Stored items from a collection:
=== Begin Enclosure ===

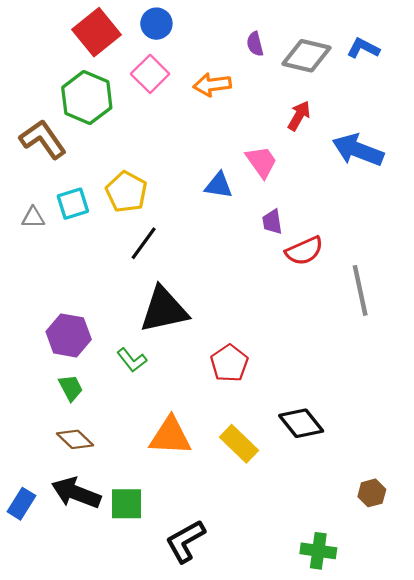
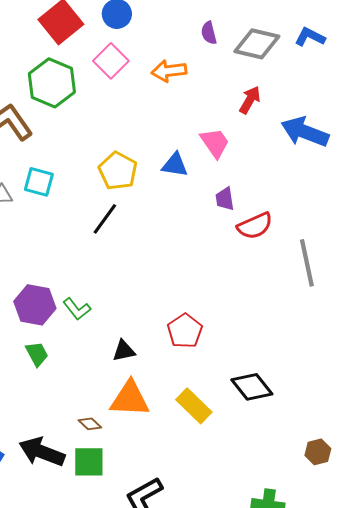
yellow pentagon: (126, 192) -> (118, 171), moved
cyan square: (73, 204) -> (39, 182), turned 32
black triangle: (164, 310) -> (124, 351), moved, size x0.5
green L-shape: (132, 360) -> (77, 309), moved
brown diamond: (75, 439) -> (90, 424), moved, size x0.7

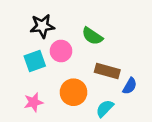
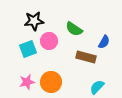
blue semicircle: (130, 86) -> (104, 42), moved
orange circle: (74, 92) -> (51, 82), moved
cyan semicircle: (105, 108) -> (97, 87), moved

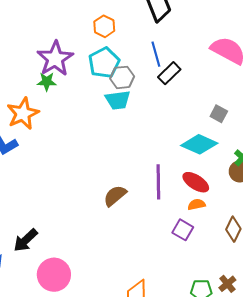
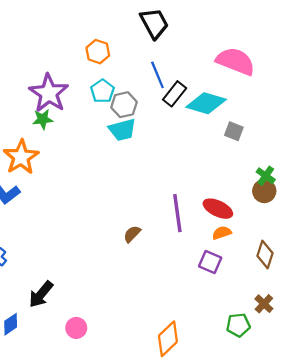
cyan pentagon: (104, 63) -> (102, 91), size x0.7
cyan diamond: (199, 144) -> (206, 103), moved
brown semicircle: (115, 196) -> (132, 234), size x0.7
pink circle: (54, 275) -> (76, 328), size x0.6
brown cross: (227, 284) -> (264, 304), moved

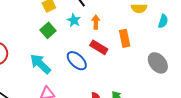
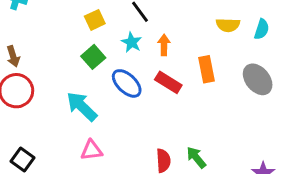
cyan semicircle: (163, 21) -> (262, 29), moved
blue ellipse: (77, 61) -> (127, 83), moved
gray ellipse: (158, 63) -> (258, 79), moved

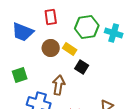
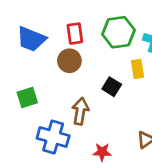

=== End Enclosure ===

* _What the exercise asks_: Return the lines exactly, from the one containing "green L-shape: (132, 360) -> (77, 309), moved" through the last line above, including both ends and excluding every picture.

* _Output for this task_:
green L-shape: (132, 360) -> (77, 309), moved
brown diamond: (75, 439) -> (90, 424), moved, size x0.7

blue semicircle: (130, 86) -> (104, 42), moved
orange circle: (74, 92) -> (51, 82), moved
cyan semicircle: (105, 108) -> (97, 87), moved

cyan pentagon: (104, 63) -> (102, 91), size x0.7
cyan diamond: (199, 144) -> (206, 103), moved
brown semicircle: (115, 196) -> (132, 234), size x0.7
pink circle: (54, 275) -> (76, 328), size x0.6
brown cross: (227, 284) -> (264, 304), moved

cyan semicircle: (163, 21) -> (262, 29), moved
blue ellipse: (77, 61) -> (127, 83), moved
gray ellipse: (158, 63) -> (258, 79), moved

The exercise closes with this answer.